#### Exercise directions
Leave out all pictures and retype exactly the lines from the one with "(365, 187) = (297, 238): yellow" through the last line of the material.
##### Provided records
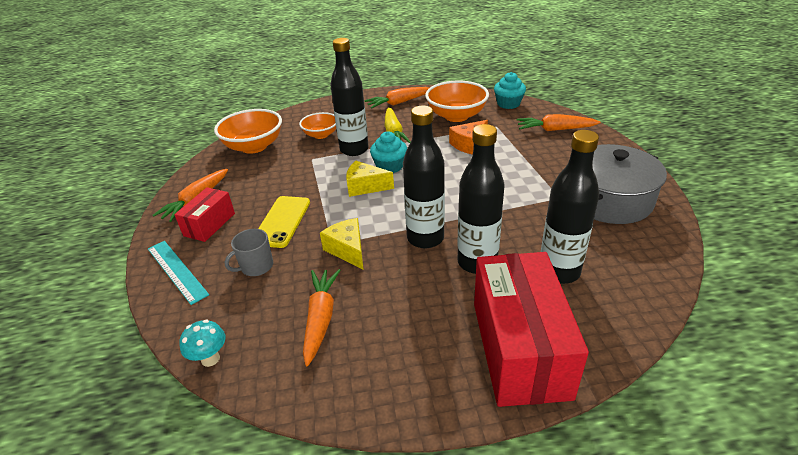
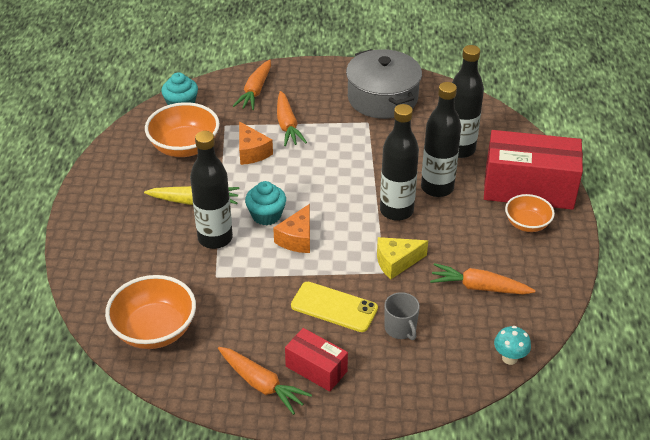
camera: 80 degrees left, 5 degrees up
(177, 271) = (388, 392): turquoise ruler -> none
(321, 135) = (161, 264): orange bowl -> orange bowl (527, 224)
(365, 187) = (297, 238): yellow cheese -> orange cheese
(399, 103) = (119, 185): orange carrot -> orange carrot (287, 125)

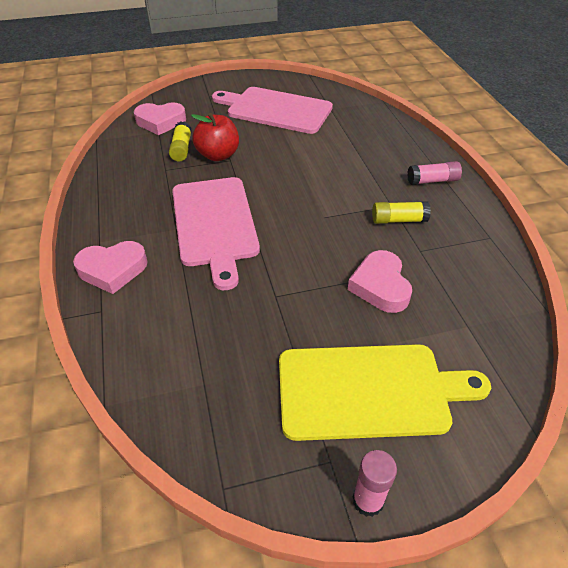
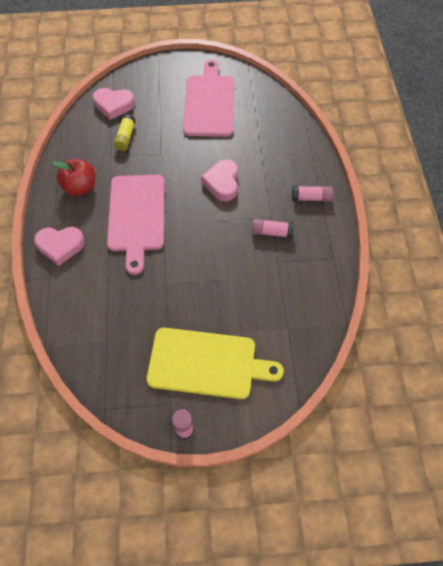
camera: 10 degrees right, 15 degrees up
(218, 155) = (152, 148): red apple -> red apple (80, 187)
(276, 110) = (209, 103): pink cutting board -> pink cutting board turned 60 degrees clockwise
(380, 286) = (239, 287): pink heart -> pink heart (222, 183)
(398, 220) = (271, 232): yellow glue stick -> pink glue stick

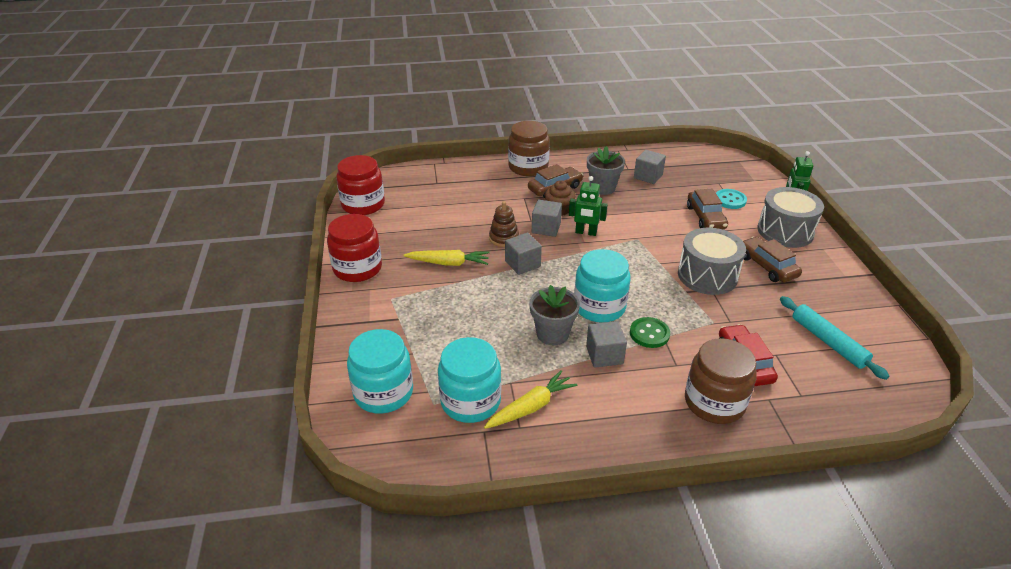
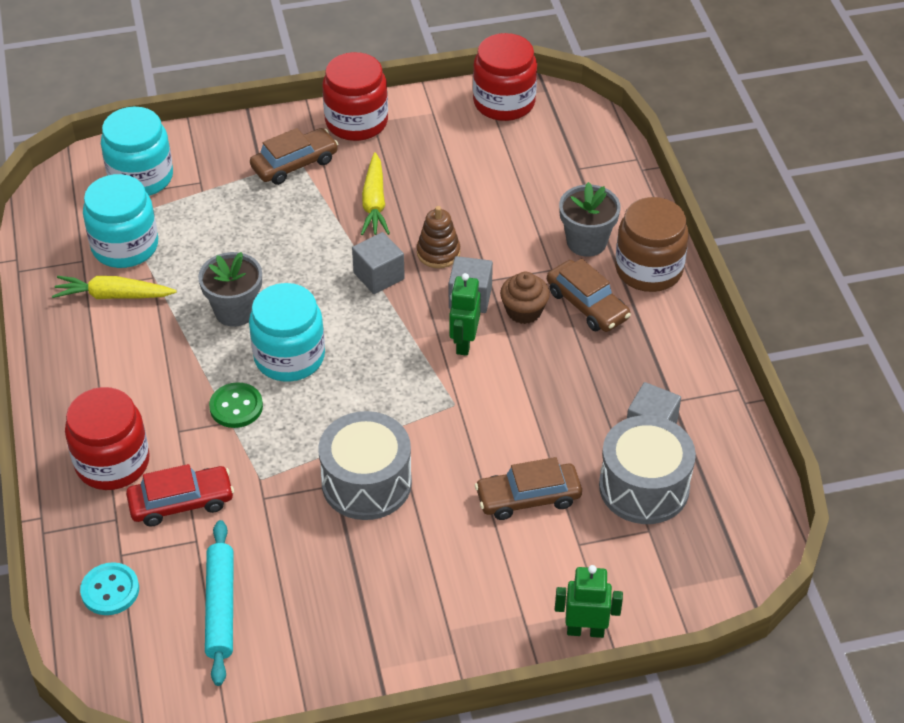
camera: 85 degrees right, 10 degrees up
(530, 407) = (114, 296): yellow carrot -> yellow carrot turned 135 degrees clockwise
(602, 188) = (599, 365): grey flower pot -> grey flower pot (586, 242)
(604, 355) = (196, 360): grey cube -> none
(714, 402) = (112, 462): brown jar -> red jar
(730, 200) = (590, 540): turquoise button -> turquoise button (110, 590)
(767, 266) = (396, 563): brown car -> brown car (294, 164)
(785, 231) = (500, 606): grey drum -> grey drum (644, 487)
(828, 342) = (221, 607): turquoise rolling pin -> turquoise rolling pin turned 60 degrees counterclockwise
##########
#### Answer to the problem
(365, 187) = (297, 238): yellow cheese -> orange cheese
(399, 103) = (119, 185): orange carrot -> orange carrot (287, 125)

camera: 10 degrees right, 15 degrees up
(218, 155) = (152, 148): red apple -> red apple (80, 187)
(276, 110) = (209, 103): pink cutting board -> pink cutting board turned 60 degrees clockwise
(380, 286) = (239, 287): pink heart -> pink heart (222, 183)
(398, 220) = (271, 232): yellow glue stick -> pink glue stick

camera: 85 degrees right, 10 degrees up
(530, 407) = (114, 296): yellow carrot -> yellow carrot turned 135 degrees clockwise
(602, 188) = (599, 365): grey flower pot -> grey flower pot (586, 242)
(604, 355) = (196, 360): grey cube -> none
(714, 402) = (112, 462): brown jar -> red jar
(730, 200) = (590, 540): turquoise button -> turquoise button (110, 590)
(767, 266) = (396, 563): brown car -> brown car (294, 164)
(785, 231) = (500, 606): grey drum -> grey drum (644, 487)
(828, 342) = (221, 607): turquoise rolling pin -> turquoise rolling pin turned 60 degrees counterclockwise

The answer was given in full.